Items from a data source
# # # #

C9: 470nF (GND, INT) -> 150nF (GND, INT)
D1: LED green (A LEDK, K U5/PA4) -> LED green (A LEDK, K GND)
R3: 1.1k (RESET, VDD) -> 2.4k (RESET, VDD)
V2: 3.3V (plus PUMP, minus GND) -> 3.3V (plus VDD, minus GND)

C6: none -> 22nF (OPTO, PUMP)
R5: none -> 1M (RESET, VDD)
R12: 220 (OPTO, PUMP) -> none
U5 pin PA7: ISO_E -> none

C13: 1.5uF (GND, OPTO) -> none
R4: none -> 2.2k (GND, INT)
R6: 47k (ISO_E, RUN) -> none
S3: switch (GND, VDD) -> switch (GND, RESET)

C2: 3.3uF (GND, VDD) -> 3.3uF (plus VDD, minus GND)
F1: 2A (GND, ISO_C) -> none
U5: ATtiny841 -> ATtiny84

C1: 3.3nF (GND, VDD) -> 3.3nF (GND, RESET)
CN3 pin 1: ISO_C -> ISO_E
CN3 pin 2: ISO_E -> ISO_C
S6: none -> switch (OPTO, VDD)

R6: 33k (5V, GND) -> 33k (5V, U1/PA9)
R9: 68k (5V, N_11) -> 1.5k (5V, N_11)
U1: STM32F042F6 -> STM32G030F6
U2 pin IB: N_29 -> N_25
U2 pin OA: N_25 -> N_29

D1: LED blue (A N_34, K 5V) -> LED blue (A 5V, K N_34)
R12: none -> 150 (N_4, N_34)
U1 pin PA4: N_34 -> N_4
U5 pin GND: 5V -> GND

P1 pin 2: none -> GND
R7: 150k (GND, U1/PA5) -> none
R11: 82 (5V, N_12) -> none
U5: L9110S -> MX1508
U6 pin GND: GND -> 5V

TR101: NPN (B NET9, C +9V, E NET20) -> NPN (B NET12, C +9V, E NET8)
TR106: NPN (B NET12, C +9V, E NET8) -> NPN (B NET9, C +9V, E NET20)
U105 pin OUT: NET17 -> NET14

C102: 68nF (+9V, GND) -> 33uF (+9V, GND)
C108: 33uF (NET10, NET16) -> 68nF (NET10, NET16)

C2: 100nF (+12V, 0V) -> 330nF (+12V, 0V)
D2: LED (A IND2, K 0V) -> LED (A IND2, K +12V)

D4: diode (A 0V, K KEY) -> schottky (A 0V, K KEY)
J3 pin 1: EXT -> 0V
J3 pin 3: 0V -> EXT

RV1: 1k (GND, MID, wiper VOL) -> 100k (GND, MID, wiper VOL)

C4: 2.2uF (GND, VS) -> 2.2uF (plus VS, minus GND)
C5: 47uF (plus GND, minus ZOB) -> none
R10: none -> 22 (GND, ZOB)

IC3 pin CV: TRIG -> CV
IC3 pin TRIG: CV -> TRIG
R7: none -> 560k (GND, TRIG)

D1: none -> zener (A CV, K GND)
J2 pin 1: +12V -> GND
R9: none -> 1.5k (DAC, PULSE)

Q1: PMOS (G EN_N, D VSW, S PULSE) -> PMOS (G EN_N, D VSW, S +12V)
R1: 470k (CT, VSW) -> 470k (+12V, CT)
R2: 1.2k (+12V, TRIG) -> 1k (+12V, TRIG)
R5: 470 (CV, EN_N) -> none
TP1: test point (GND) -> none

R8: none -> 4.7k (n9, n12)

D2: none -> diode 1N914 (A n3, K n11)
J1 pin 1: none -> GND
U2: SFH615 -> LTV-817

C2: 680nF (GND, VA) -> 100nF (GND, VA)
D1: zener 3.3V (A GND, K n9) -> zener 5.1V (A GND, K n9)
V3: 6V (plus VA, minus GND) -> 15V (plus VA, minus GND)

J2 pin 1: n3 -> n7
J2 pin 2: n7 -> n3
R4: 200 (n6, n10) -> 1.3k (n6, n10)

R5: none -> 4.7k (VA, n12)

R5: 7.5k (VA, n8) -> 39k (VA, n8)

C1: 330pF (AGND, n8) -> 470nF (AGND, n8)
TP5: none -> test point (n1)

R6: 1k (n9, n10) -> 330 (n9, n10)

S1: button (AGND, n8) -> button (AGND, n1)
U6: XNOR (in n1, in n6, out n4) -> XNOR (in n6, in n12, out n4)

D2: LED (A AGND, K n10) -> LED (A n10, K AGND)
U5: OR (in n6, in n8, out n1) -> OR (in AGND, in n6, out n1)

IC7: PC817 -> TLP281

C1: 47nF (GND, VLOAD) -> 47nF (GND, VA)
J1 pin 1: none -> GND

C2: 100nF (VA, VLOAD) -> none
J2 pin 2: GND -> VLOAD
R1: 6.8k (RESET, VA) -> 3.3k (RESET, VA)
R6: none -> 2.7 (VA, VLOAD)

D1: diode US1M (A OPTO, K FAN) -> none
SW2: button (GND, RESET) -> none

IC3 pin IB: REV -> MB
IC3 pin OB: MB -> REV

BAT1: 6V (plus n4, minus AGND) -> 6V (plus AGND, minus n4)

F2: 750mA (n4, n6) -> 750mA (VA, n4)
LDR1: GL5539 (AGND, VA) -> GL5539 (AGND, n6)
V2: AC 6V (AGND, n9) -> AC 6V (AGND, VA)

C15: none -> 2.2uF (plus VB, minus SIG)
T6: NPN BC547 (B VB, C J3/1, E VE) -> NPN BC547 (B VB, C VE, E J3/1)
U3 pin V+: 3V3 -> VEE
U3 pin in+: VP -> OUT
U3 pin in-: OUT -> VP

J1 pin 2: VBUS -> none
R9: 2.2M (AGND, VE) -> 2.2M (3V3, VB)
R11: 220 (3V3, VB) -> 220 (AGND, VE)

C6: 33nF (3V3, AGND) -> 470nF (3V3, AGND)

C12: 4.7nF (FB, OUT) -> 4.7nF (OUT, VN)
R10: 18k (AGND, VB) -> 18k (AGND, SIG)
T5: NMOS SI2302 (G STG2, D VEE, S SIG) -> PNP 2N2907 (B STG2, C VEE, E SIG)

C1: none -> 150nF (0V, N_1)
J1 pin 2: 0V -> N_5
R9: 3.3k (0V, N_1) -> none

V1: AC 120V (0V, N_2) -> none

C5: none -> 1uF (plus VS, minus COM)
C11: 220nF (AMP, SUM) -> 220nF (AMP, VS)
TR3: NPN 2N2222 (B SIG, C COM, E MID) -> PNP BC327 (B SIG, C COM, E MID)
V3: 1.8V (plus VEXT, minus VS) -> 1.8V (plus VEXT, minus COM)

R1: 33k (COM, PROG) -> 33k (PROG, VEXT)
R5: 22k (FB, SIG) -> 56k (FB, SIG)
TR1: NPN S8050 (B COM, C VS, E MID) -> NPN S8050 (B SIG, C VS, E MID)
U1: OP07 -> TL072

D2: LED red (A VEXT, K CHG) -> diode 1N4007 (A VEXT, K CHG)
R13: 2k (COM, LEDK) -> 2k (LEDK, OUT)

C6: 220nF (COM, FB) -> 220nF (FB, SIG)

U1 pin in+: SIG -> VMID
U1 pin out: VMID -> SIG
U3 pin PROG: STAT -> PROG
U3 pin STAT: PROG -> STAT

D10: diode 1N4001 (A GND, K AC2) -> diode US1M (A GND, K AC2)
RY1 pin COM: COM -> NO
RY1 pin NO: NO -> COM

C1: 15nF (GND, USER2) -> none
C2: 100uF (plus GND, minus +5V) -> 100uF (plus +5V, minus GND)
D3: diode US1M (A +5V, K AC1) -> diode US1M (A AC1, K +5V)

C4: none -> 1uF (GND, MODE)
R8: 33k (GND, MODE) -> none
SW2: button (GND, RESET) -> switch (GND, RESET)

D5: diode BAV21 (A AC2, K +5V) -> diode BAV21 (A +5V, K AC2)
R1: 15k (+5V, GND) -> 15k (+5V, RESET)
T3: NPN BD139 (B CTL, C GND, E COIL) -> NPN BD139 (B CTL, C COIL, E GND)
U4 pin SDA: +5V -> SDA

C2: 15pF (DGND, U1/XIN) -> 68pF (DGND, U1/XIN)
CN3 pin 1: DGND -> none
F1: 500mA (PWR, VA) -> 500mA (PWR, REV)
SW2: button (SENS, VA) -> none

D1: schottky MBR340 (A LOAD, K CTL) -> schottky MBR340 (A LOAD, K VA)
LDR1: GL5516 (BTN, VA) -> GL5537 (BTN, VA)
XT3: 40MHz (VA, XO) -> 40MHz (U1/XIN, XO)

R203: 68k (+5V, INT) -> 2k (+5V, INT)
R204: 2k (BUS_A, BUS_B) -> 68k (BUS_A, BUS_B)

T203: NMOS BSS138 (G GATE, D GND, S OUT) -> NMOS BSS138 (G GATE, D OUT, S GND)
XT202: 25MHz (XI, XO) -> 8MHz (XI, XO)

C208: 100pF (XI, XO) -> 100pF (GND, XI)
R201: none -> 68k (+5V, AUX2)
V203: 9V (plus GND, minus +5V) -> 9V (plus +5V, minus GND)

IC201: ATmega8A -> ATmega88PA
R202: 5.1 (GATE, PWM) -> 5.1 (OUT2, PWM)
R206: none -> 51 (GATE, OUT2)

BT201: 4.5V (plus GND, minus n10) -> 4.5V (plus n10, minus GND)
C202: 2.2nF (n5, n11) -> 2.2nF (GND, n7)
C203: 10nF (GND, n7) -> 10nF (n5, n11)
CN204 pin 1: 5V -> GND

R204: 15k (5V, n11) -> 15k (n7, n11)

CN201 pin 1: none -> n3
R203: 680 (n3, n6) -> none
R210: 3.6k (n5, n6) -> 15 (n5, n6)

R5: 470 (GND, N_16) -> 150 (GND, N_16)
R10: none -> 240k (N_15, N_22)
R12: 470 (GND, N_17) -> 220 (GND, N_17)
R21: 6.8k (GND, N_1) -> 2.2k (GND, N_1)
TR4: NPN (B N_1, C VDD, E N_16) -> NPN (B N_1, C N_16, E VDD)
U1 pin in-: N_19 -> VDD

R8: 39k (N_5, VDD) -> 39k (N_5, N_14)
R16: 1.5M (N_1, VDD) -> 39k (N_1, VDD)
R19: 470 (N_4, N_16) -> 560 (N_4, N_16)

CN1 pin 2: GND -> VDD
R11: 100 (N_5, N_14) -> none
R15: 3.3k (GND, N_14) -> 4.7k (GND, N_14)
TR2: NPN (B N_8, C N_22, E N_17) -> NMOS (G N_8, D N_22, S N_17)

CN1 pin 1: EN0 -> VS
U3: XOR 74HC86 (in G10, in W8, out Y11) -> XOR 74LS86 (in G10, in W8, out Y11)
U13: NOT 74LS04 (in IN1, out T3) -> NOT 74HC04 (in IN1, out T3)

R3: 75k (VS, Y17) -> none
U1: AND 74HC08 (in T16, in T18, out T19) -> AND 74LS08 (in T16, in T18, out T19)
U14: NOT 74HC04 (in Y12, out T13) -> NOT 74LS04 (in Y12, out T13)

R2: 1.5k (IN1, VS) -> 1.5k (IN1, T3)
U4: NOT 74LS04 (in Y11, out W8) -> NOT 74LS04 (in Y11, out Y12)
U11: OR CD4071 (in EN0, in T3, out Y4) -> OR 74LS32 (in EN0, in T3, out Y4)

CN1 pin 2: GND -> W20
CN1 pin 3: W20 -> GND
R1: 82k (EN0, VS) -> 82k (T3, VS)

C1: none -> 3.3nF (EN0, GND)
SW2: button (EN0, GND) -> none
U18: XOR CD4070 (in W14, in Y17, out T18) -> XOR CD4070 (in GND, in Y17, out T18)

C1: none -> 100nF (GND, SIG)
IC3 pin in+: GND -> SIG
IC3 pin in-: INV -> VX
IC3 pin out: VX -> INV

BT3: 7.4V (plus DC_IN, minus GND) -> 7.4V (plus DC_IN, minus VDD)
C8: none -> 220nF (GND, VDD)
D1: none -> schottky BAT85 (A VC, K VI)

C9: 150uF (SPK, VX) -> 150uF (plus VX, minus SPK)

# # # #

# EXERCISE AIM:
Output the lines above between the one holding "CN1 pin 3: W20 -> GND" and the one holding "IC3 pin out: VX -> INV", inclusive, with nothing before or after them.

# ANSWER BELOW:
CN1 pin 3: W20 -> GND
R1: 82k (EN0, VS) -> 82k (T3, VS)

C1: none -> 3.3nF (EN0, GND)
SW2: button (EN0, GND) -> none
U18: XOR CD4070 (in W14, in Y17, out T18) -> XOR CD4070 (in GND, in Y17, out T18)

C1: none -> 100nF (GND, SIG)
IC3 pin in+: GND -> SIG
IC3 pin in-: INV -> VX
IC3 pin out: VX -> INV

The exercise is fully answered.